Task prompt:
Among the entries below, find the line with "purple cone A5", then quote it and each following line up to and including the line with "black tile I7", and nothing else.

Dataset excerpts:
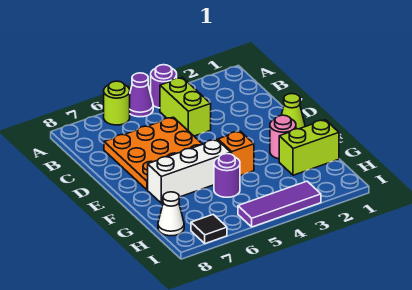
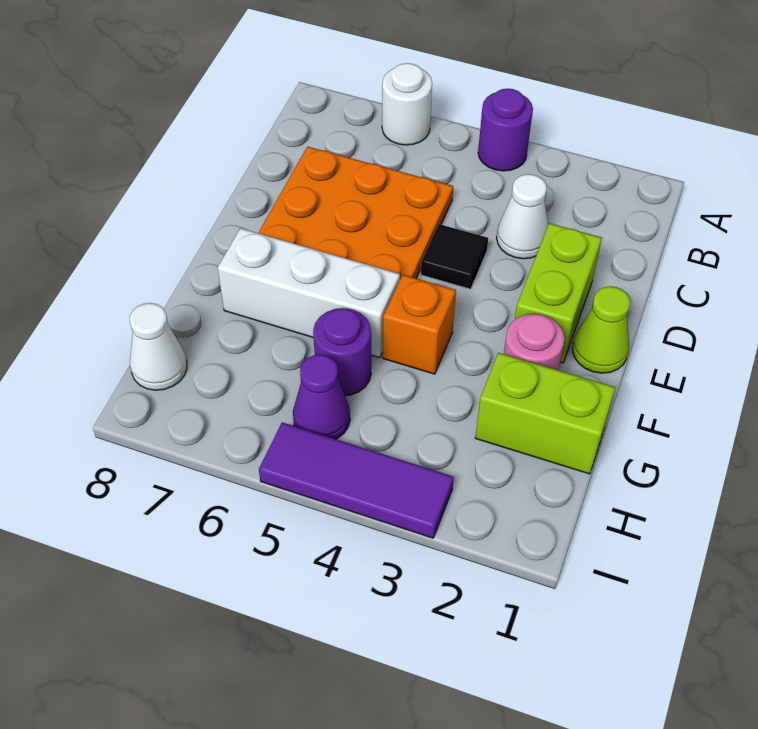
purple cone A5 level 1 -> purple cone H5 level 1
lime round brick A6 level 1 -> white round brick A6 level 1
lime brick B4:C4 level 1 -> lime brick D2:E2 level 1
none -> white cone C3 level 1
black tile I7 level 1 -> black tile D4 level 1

...

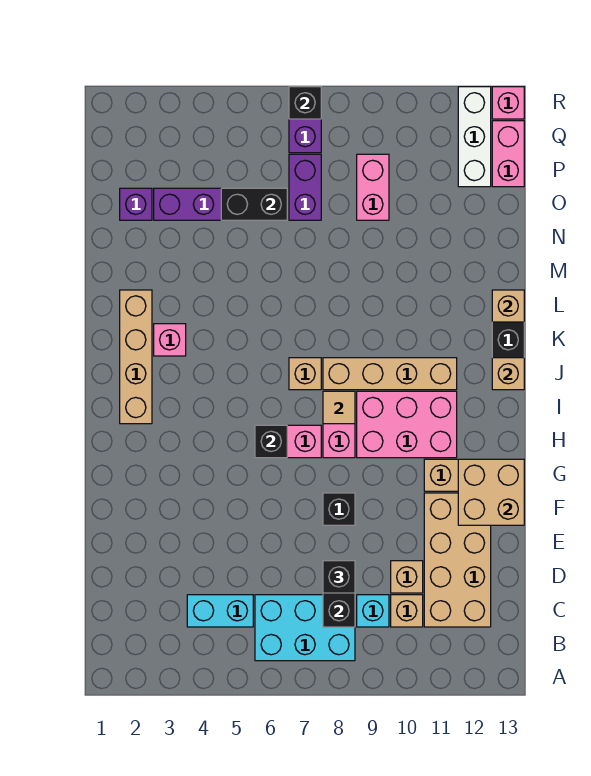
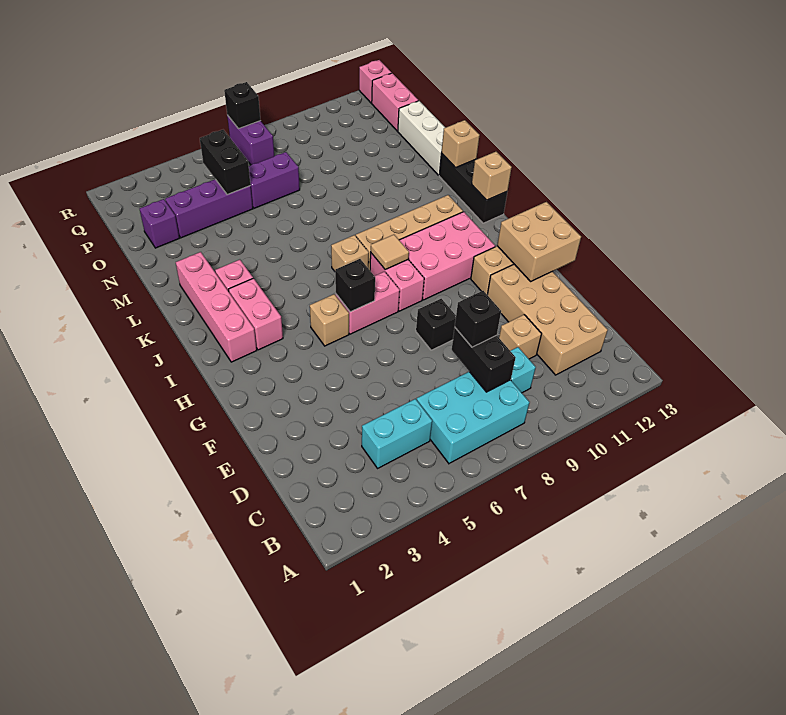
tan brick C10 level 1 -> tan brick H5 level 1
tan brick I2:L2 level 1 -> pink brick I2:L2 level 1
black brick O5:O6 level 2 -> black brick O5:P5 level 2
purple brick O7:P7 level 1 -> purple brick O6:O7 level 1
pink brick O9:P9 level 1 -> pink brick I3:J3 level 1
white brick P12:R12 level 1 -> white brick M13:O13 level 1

Answer:
purple cone A5 level 1 -> purple cone H5 level 1
lime round brick A6 level 1 -> white round brick A6 level 1
lime brick B4:C4 level 1 -> lime brick D2:E2 level 1
none -> white cone C3 level 1
black tile I7 level 1 -> black tile D4 level 1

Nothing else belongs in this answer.